## What the task asks:
From the entries below, transcribe exactly the lines between the line holding "window: (722, 516) -> (782, 1533), added" and the line holding "rug: (450, 517) -> (749, 1135), moved", inclusive; skip all other lines.

= = =

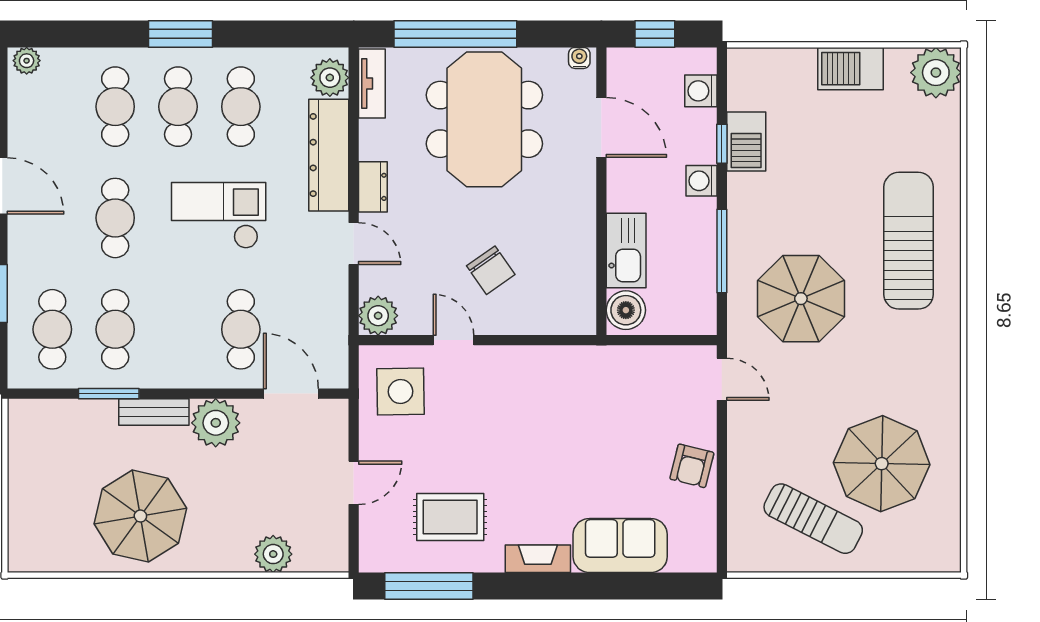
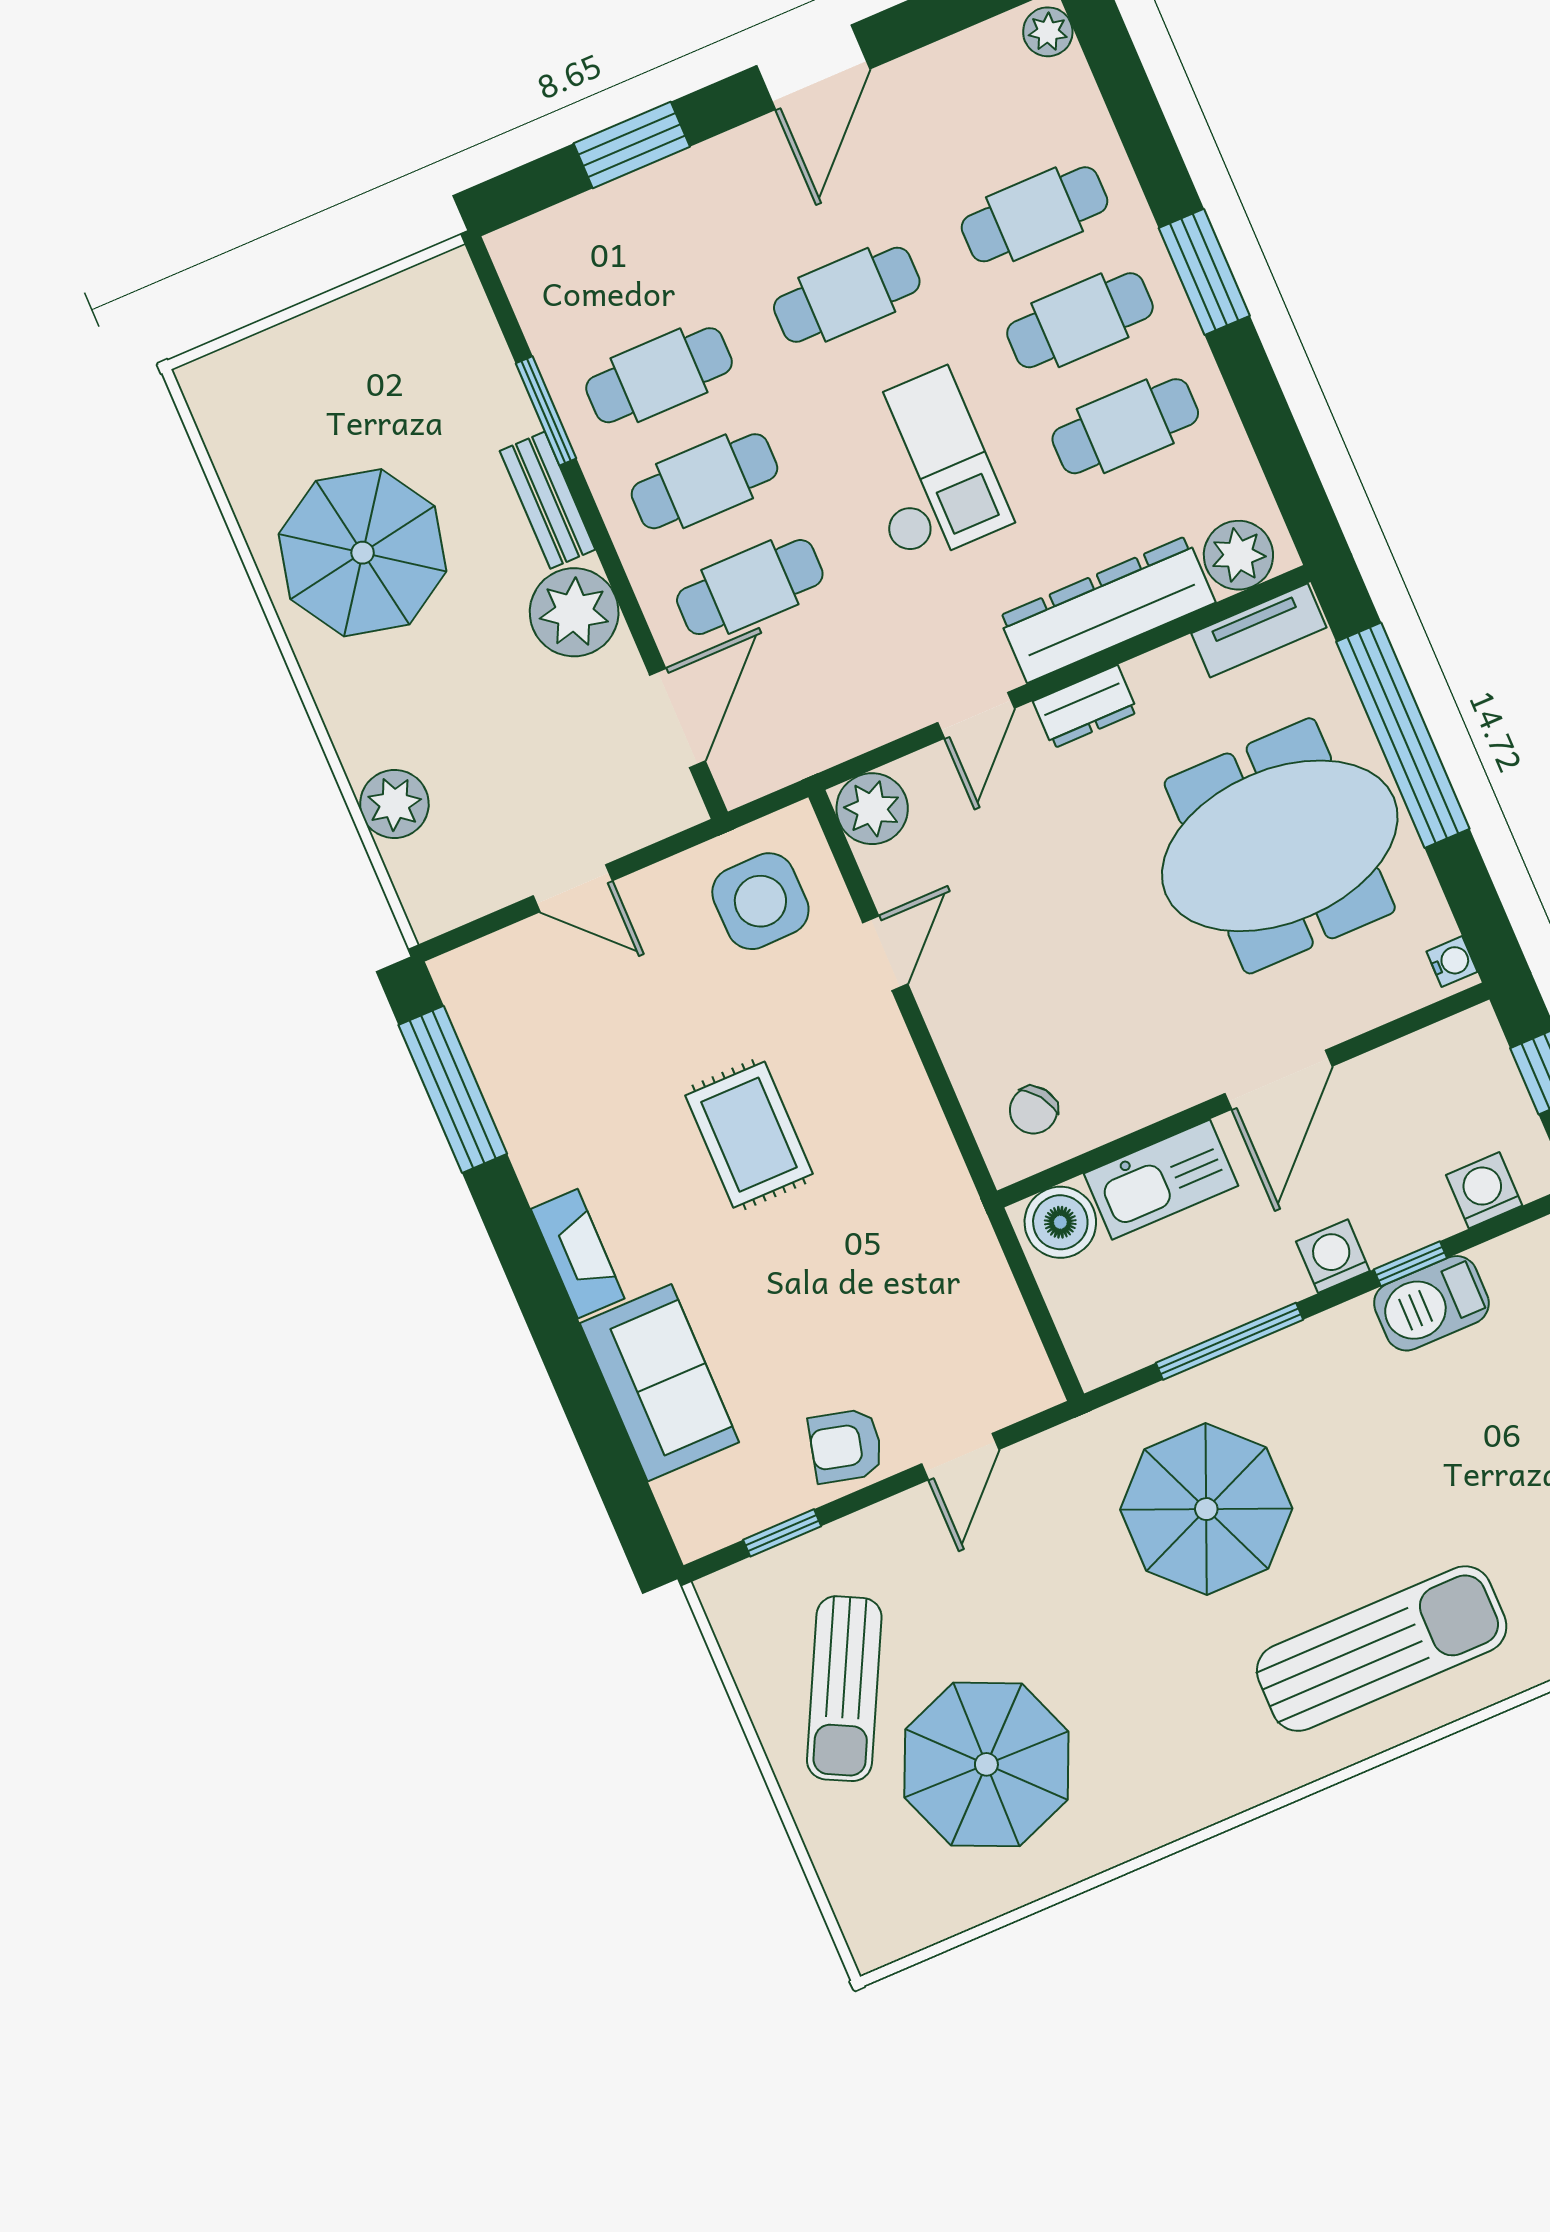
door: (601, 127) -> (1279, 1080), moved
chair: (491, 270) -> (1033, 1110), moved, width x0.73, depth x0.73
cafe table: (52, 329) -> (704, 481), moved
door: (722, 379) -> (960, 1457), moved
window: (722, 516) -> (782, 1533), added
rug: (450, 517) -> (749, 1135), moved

= = =

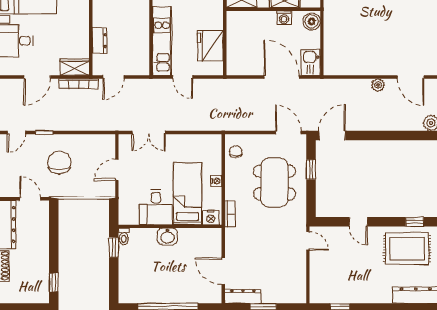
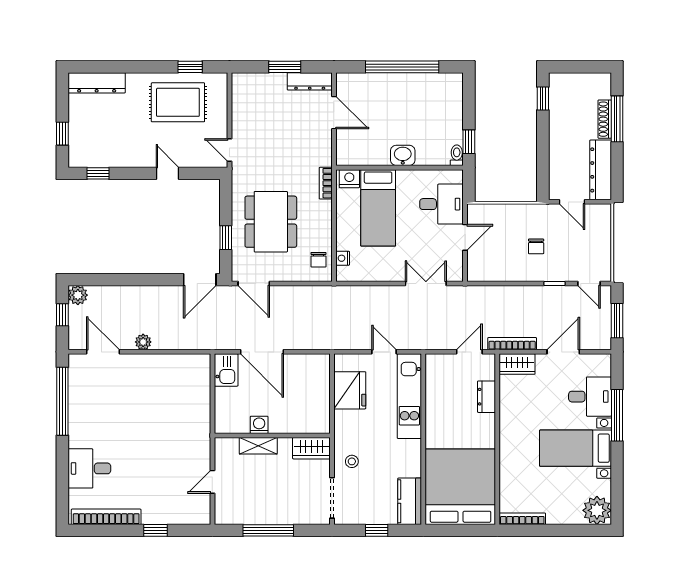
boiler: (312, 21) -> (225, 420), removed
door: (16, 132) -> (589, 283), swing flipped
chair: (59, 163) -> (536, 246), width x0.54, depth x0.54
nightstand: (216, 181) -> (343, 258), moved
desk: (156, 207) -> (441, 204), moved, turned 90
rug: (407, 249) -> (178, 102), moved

= = =

## Completed task:
window: (722, 516) -> (782, 1533), added
rug: (450, 517) -> (749, 1135), moved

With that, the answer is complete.